* **ASSIGNMENT**
In the data below, repeat the line containing "blue star: (263, 195) -> (285, 125), moved" and every following line exactly, up to and including the last line. Exclude pictures.

* **Shape transformation data**
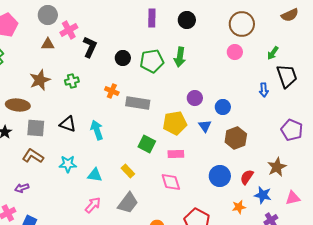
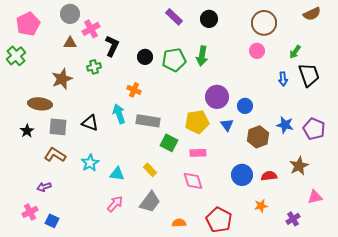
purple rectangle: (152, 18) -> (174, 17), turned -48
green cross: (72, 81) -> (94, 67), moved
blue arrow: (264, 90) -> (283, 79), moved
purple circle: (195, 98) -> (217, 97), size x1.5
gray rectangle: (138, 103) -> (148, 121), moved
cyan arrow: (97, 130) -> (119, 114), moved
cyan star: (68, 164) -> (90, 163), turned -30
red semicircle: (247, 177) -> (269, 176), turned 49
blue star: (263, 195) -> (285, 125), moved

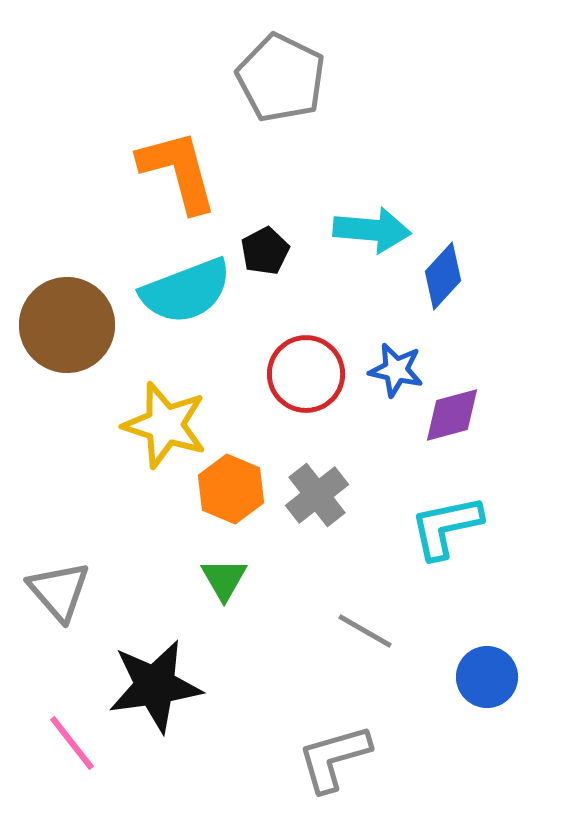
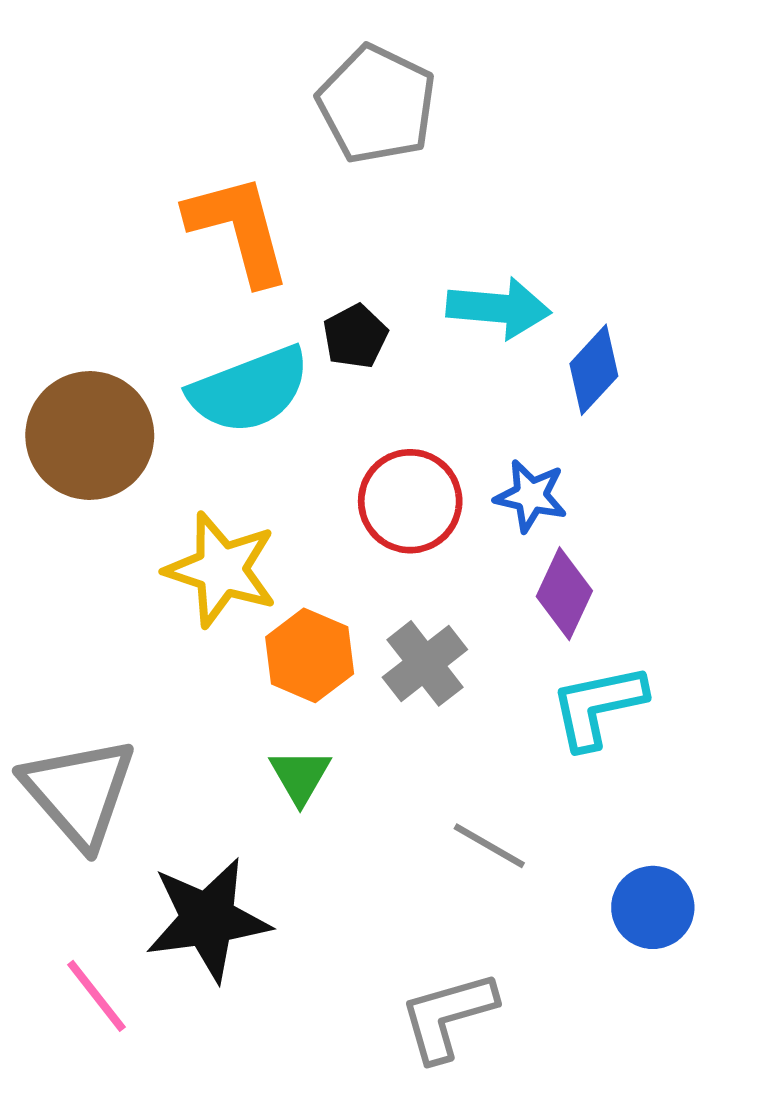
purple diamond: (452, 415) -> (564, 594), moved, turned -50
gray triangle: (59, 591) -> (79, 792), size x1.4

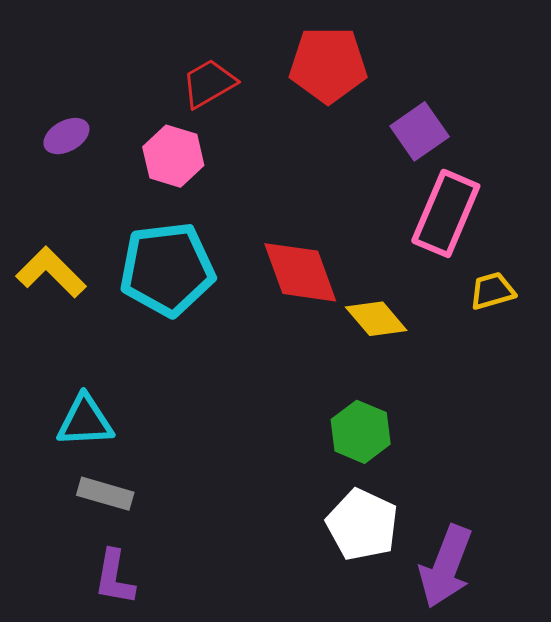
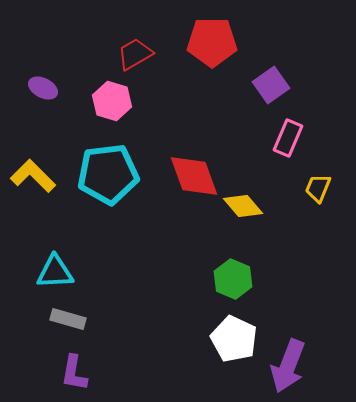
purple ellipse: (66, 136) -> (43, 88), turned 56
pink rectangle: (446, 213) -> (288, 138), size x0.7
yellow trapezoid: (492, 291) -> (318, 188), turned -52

* **OUTPUT OF THE TASK**
blue star: (263, 195) -> (285, 125), moved

purple diamond: (452, 415) -> (564, 594), moved, turned -50
gray triangle: (59, 591) -> (79, 792), size x1.4

purple ellipse: (66, 136) -> (43, 88), turned 56
pink rectangle: (446, 213) -> (288, 138), size x0.7
yellow trapezoid: (492, 291) -> (318, 188), turned -52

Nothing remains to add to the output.